→ **AVAILABLE DATA**
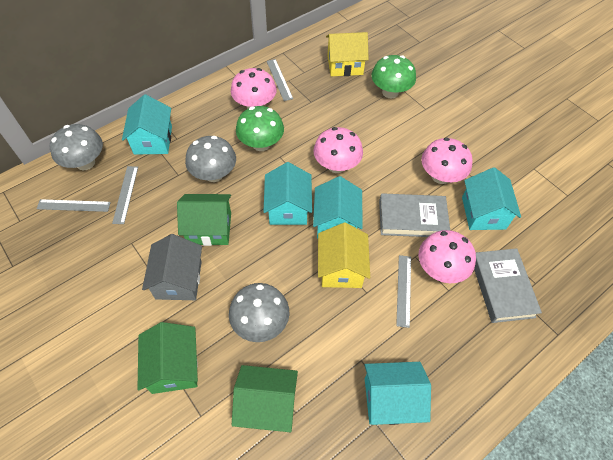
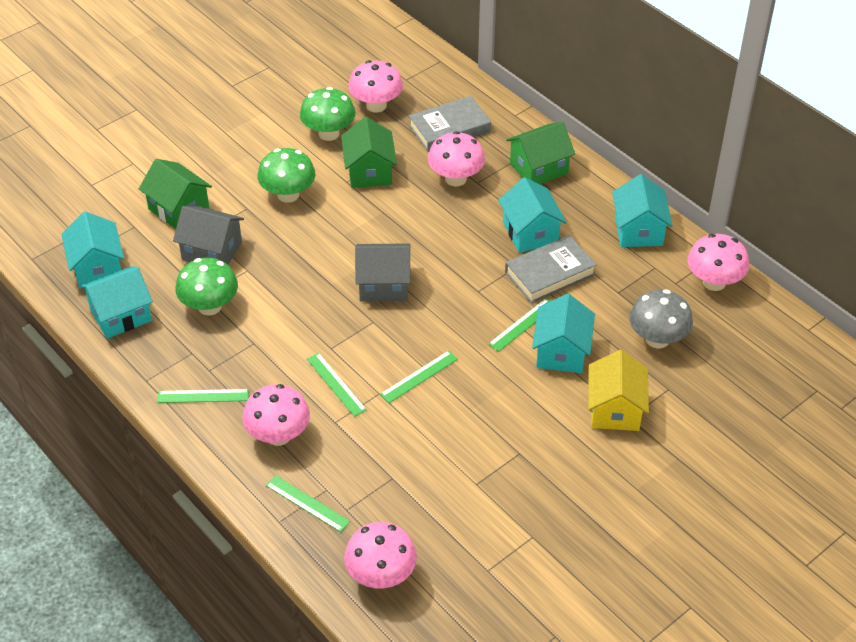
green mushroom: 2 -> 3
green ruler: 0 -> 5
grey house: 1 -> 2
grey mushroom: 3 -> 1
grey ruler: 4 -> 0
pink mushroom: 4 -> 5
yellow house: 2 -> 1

→ **WHAT YOU SHOULD DO**
Repeat the lines above exactly, and keep every picture out.

→ **EXERCISE SOLUTION**
green mushroom: 2 -> 3
green ruler: 0 -> 5
grey house: 1 -> 2
grey mushroom: 3 -> 1
grey ruler: 4 -> 0
pink mushroom: 4 -> 5
yellow house: 2 -> 1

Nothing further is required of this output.